Exercise:
With all images omitted, write out the records word for word.

(Object correspondence data)
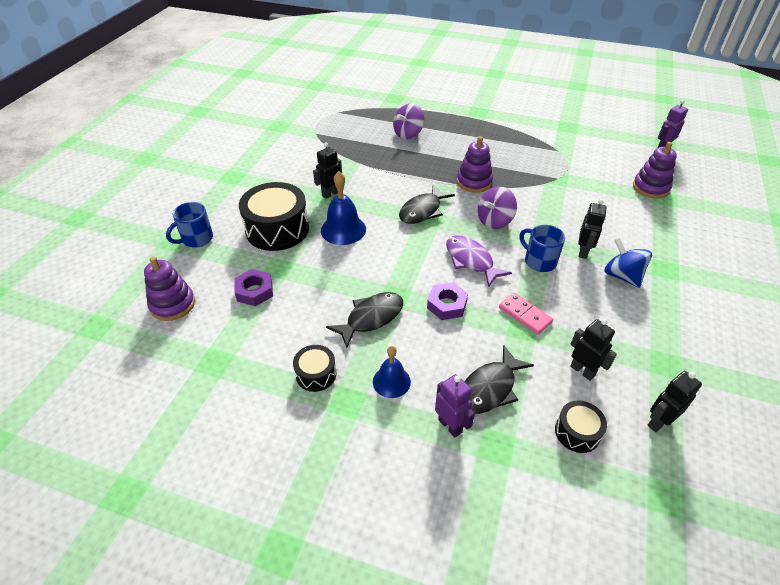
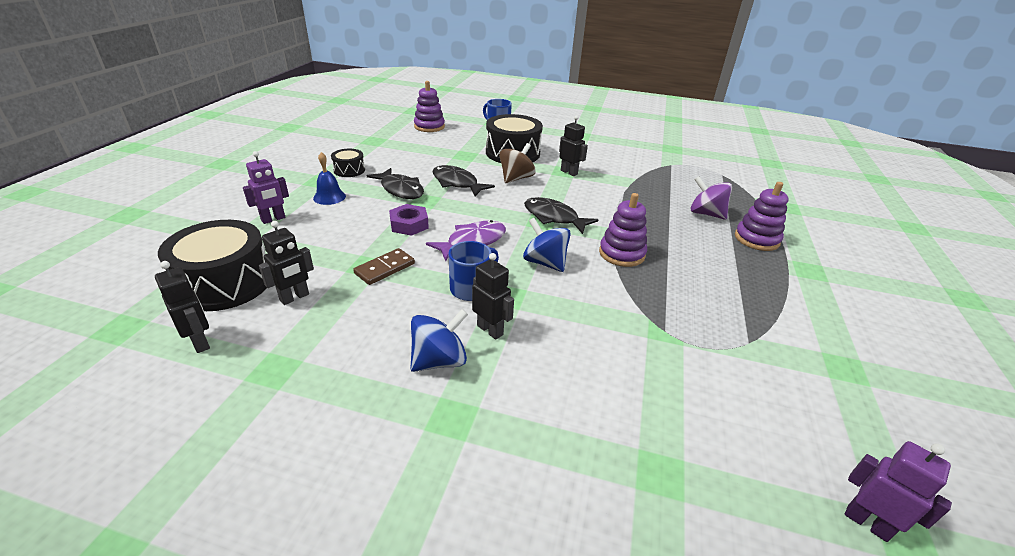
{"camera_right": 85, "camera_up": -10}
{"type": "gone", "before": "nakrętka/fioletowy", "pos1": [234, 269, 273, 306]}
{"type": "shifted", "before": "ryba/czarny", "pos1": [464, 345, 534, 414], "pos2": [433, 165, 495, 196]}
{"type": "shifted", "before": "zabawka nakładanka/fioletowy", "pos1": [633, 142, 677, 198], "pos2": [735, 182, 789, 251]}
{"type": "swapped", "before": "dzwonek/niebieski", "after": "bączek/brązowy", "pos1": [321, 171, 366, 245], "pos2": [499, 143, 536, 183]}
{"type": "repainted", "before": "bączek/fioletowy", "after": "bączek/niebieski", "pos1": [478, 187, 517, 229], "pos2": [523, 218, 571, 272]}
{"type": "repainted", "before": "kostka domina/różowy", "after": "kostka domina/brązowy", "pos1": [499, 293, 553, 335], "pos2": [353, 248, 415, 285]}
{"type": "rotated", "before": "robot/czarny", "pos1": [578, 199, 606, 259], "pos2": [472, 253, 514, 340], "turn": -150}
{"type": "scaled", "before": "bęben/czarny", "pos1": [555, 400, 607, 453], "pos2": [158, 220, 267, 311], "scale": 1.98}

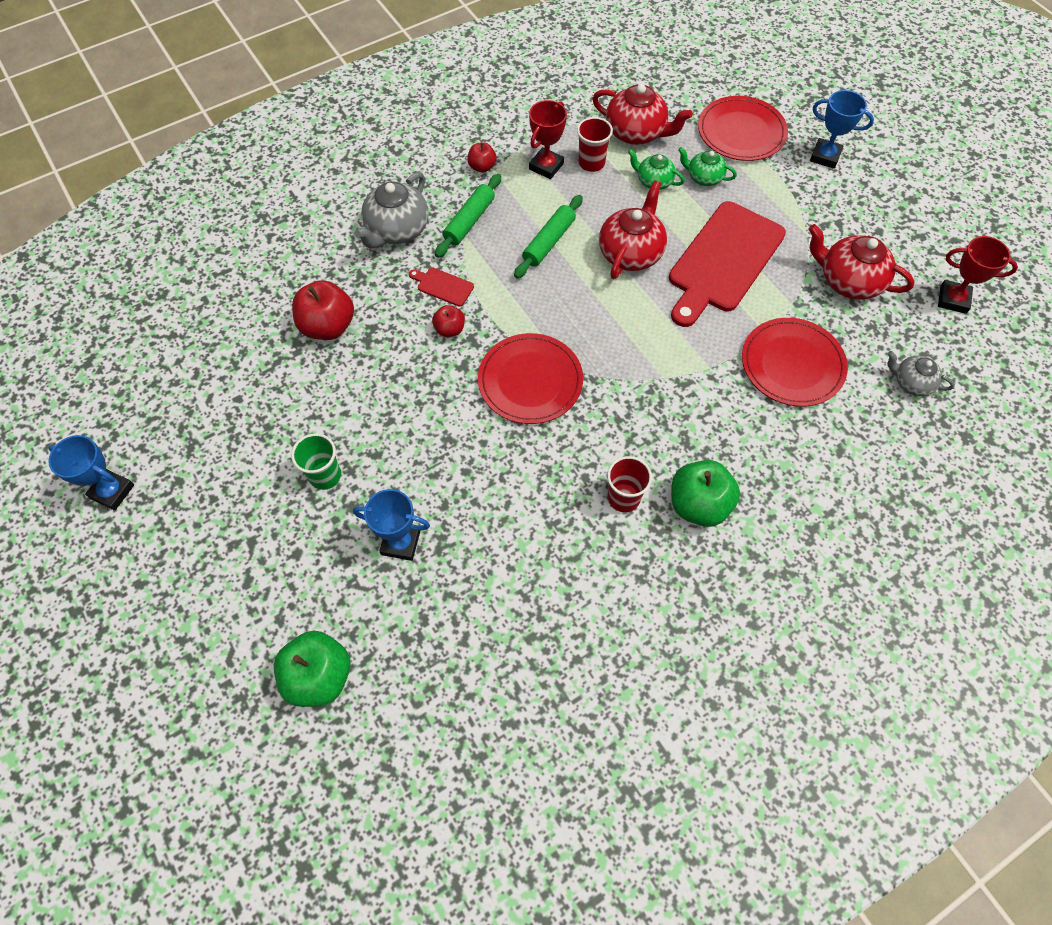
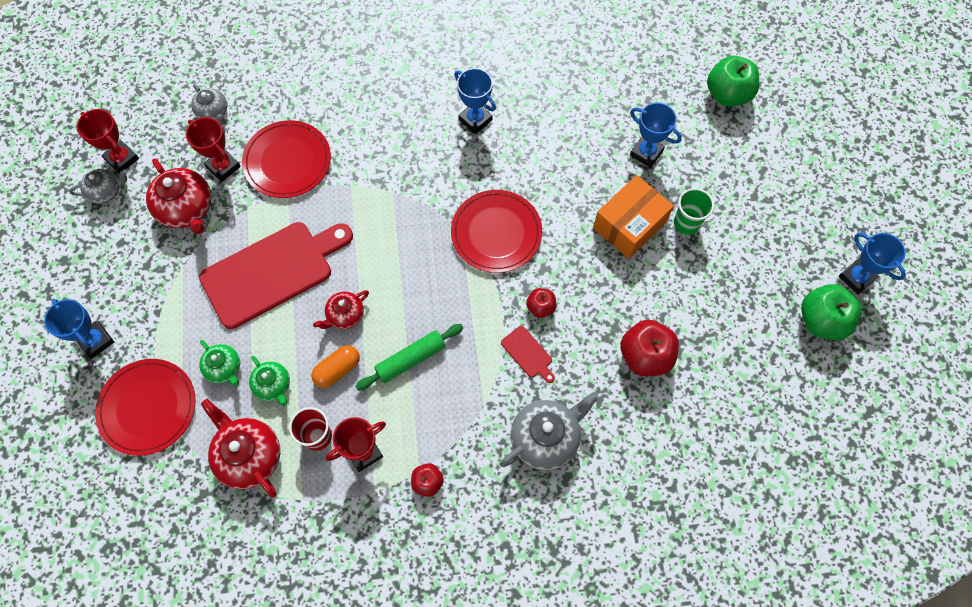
{"camera_right": -155, "camera_up": 5}
{"type": "gone", "before": "wałek do ciasta/zielony", "pos1": [435, 174, 501, 258]}
{"type": "new", "after": "imbryk/szary", "pos2": [69, 169, 127, 204]}
{"type": "new", "after": "puchar/czerwony", "pos2": [186, 117, 241, 182]}
{"type": "new", "after": "kapsułka/pomarańczowy", "pos2": [311, 345, 360, 388]}
{"type": "new", "after": "pudełko/pomarańczowy", "pos2": [593, 175, 674, 259]}
{"type": "shifted", "before": "jabłko/zielony", "pos1": [671, 460, 740, 527], "pos2": [801, 284, 862, 340]}
{"type": "swapped", "before": "szklanka/czerwony", "after": "puchar/niebieski", "pos1": [607, 456, 652, 512], "pos2": [454, 68, 496, 134]}
{"type": "scaled", "before": "imbryk/czerwony", "pos1": [599, 180, 667, 279], "pos2": [313, 290, 369, 329], "scale": 0.59}

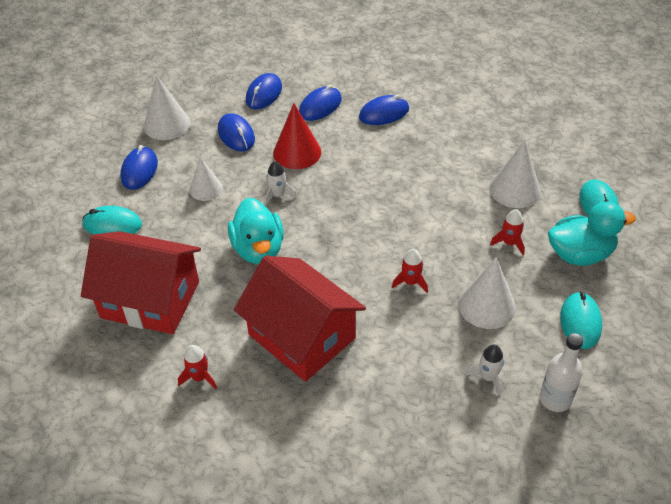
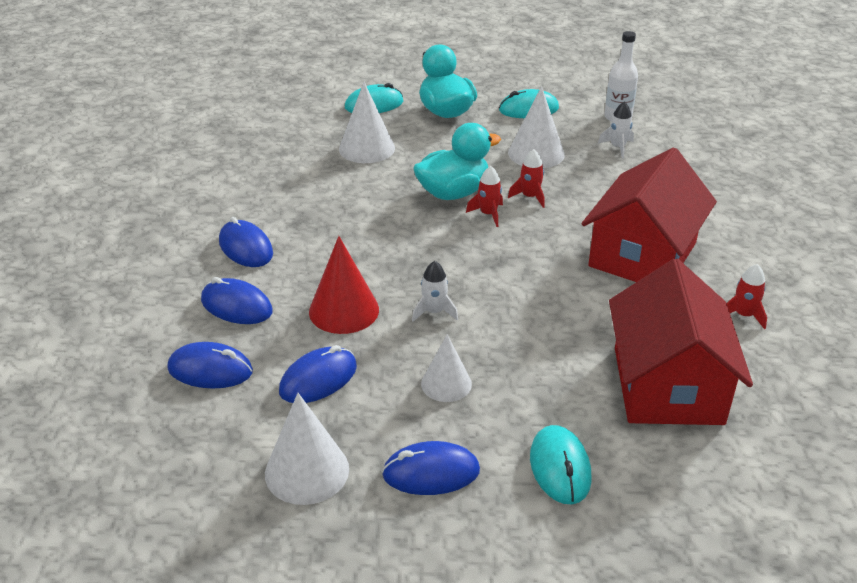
{"camera_right": -105, "camera_up": -10}
{"type": "shifted", "before": "kaczka/turkusowy", "pos1": [228, 198, 284, 264], "pos2": [413, 123, 501, 200]}
{"type": "shifted", "before": "rakieta/czerwony", "pos1": [490, 209, 525, 255], "pos2": [466, 166, 503, 227]}

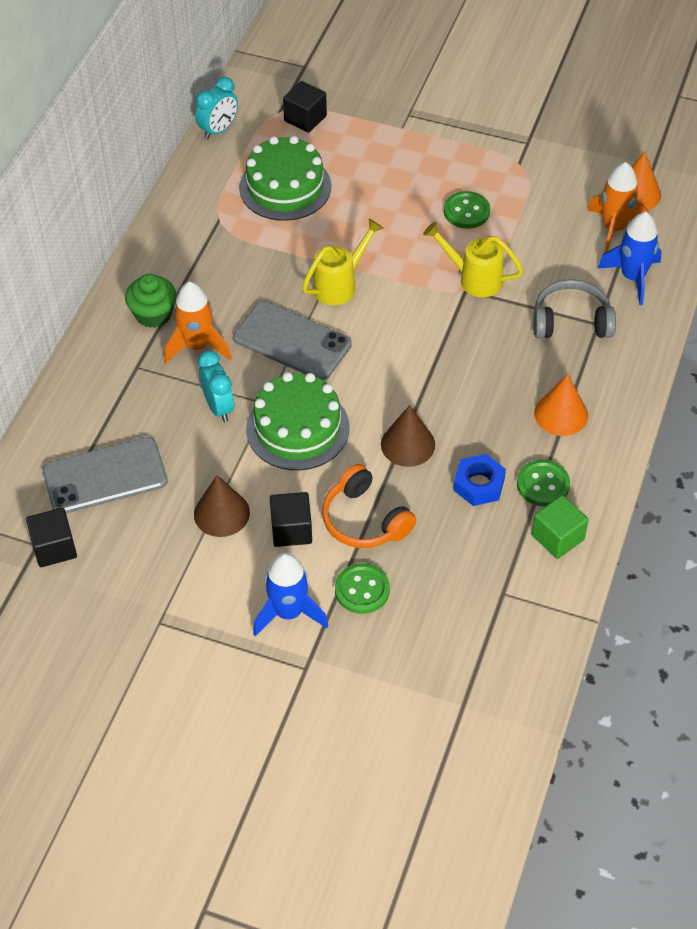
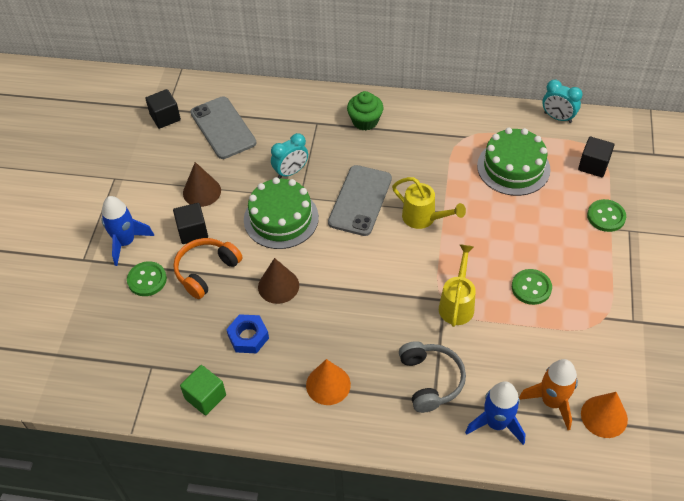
{"camera_right": 80, "camera_up": 0}
{"type": "gone", "before": "rakieta/pomarańczowy", "pos1": [164, 282, 231, 363]}
{"type": "shifted", "before": "guzik/zielony", "pos1": [517, 460, 570, 506], "pos2": [587, 199, 626, 232]}

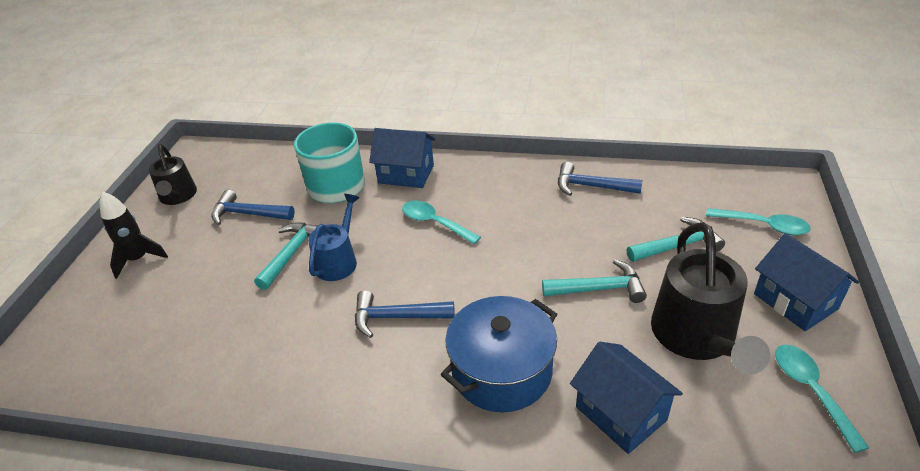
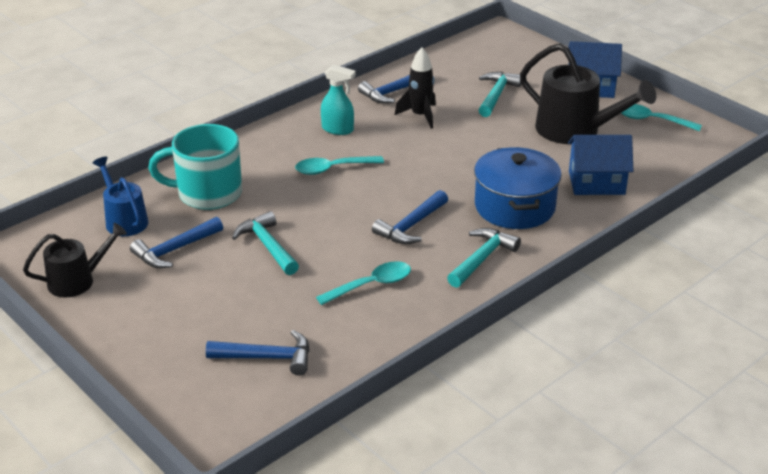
{"camera_right": -55, "camera_up": -5}
{"type": "gone", "before": "domek/niebieski", "pos1": [369, 128, 435, 188]}
{"type": "new", "after": "młotek/niebieski", "pos2": [206, 330, 309, 376]}
{"type": "new", "after": "spryskiwacz/turkusowy", "pos2": [321, 64, 356, 135]}
{"type": "shifted", "before": "rakieta/czarny", "pos1": [100, 192, 168, 279], "pos2": [395, 47, 436, 129]}
{"type": "shifted", "before": "konewka/niebieski", "pos1": [308, 194, 360, 281], "pos2": [93, 157, 149, 236]}
{"type": "shifted", "before": "młotek/turkusowy", "pos1": [542, 259, 647, 303], "pos2": [447, 228, 521, 288]}
{"type": "shifted", "before": "łyżka/turkusowy", "pos1": [706, 208, 811, 235], "pos2": [316, 261, 411, 305]}
{"type": "rotated", "before": "konewka/czarny", "pos1": [149, 144, 197, 205], "pos2": [23, 223, 127, 298], "turn": -45}

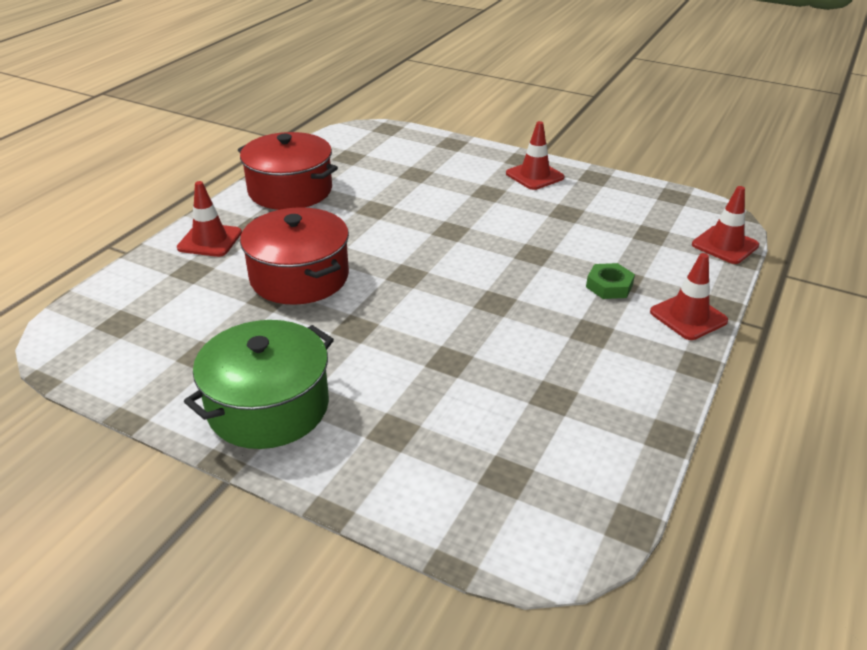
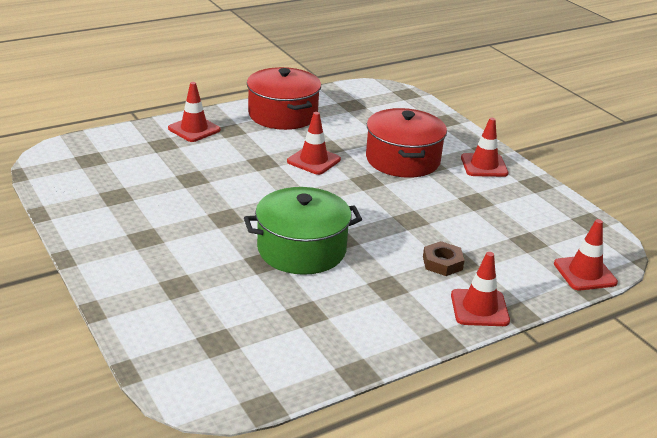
{"camera_right": 30, "camera_up": -5}
{"type": "new", "after": "pachołek/czerwony", "pos2": [287, 112, 341, 175]}
{"type": "shifted", "before": "garnek/zielony", "pos1": [184, 320, 334, 449], "pos2": [244, 187, 362, 275]}
{"type": "shifted", "before": "garnek/czerwony", "pos1": [240, 207, 349, 305], "pos2": [366, 108, 447, 178]}
{"type": "repainted", "before": "nakrętka/zielony", "after": "nakrętka/brązowy", "pos1": [586, 263, 635, 299], "pos2": [423, 241, 465, 276]}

Answer section:
{"camera_right": 85, "camera_up": -10}
{"type": "gone", "before": "nakrętka/fioletowy", "pos1": [234, 269, 273, 306]}
{"type": "shifted", "before": "ryba/czarny", "pos1": [464, 345, 534, 414], "pos2": [433, 165, 495, 196]}
{"type": "shifted", "before": "zabawka nakładanka/fioletowy", "pos1": [633, 142, 677, 198], "pos2": [735, 182, 789, 251]}
{"type": "swapped", "before": "dzwonek/niebieski", "after": "bączek/brązowy", "pos1": [321, 171, 366, 245], "pos2": [499, 143, 536, 183]}
{"type": "repainted", "before": "bączek/fioletowy", "after": "bączek/niebieski", "pos1": [478, 187, 517, 229], "pos2": [523, 218, 571, 272]}
{"type": "repainted", "before": "kostka domina/różowy", "after": "kostka domina/brązowy", "pos1": [499, 293, 553, 335], "pos2": [353, 248, 415, 285]}
{"type": "rotated", "before": "robot/czarny", "pos1": [578, 199, 606, 259], "pos2": [472, 253, 514, 340], "turn": -150}
{"type": "scaled", "before": "bęben/czarny", "pos1": [555, 400, 607, 453], "pos2": [158, 220, 267, 311], "scale": 1.98}

{"camera_right": -155, "camera_up": 5}
{"type": "gone", "before": "wałek do ciasta/zielony", "pos1": [435, 174, 501, 258]}
{"type": "new", "after": "imbryk/szary", "pos2": [69, 169, 127, 204]}
{"type": "new", "after": "puchar/czerwony", "pos2": [186, 117, 241, 182]}
{"type": "new", "after": "kapsułka/pomarańczowy", "pos2": [311, 345, 360, 388]}
{"type": "new", "after": "pudełko/pomarańczowy", "pos2": [593, 175, 674, 259]}
{"type": "shifted", "before": "jabłko/zielony", "pos1": [671, 460, 740, 527], "pos2": [801, 284, 862, 340]}
{"type": "swapped", "before": "szklanka/czerwony", "after": "puchar/niebieski", "pos1": [607, 456, 652, 512], "pos2": [454, 68, 496, 134]}
{"type": "scaled", "before": "imbryk/czerwony", "pos1": [599, 180, 667, 279], "pos2": [313, 290, 369, 329], "scale": 0.59}

{"camera_right": -105, "camera_up": -10}
{"type": "shifted", "before": "kaczka/turkusowy", "pos1": [228, 198, 284, 264], "pos2": [413, 123, 501, 200]}
{"type": "shifted", "before": "rakieta/czerwony", "pos1": [490, 209, 525, 255], "pos2": [466, 166, 503, 227]}

{"camera_right": 80, "camera_up": 0}
{"type": "gone", "before": "rakieta/pomarańczowy", "pos1": [164, 282, 231, 363]}
{"type": "shifted", "before": "guzik/zielony", "pos1": [517, 460, 570, 506], "pos2": [587, 199, 626, 232]}

{"camera_right": -55, "camera_up": -5}
{"type": "gone", "before": "domek/niebieski", "pos1": [369, 128, 435, 188]}
{"type": "new", "after": "młotek/niebieski", "pos2": [206, 330, 309, 376]}
{"type": "new", "after": "spryskiwacz/turkusowy", "pos2": [321, 64, 356, 135]}
{"type": "shifted", "before": "rakieta/czarny", "pos1": [100, 192, 168, 279], "pos2": [395, 47, 436, 129]}
{"type": "shifted", "before": "konewka/niebieski", "pos1": [308, 194, 360, 281], "pos2": [93, 157, 149, 236]}
{"type": "shifted", "before": "młotek/turkusowy", "pos1": [542, 259, 647, 303], "pos2": [447, 228, 521, 288]}
{"type": "shifted", "before": "łyżka/turkusowy", "pos1": [706, 208, 811, 235], "pos2": [316, 261, 411, 305]}
{"type": "rotated", "before": "konewka/czarny", "pos1": [149, 144, 197, 205], "pos2": [23, 223, 127, 298], "turn": -45}

{"camera_right": 30, "camera_up": -5}
{"type": "new", "after": "pachołek/czerwony", "pos2": [287, 112, 341, 175]}
{"type": "shifted", "before": "garnek/zielony", "pos1": [184, 320, 334, 449], "pos2": [244, 187, 362, 275]}
{"type": "shifted", "before": "garnek/czerwony", "pos1": [240, 207, 349, 305], "pos2": [366, 108, 447, 178]}
{"type": "repainted", "before": "nakrętka/zielony", "after": "nakrętka/brązowy", "pos1": [586, 263, 635, 299], "pos2": [423, 241, 465, 276]}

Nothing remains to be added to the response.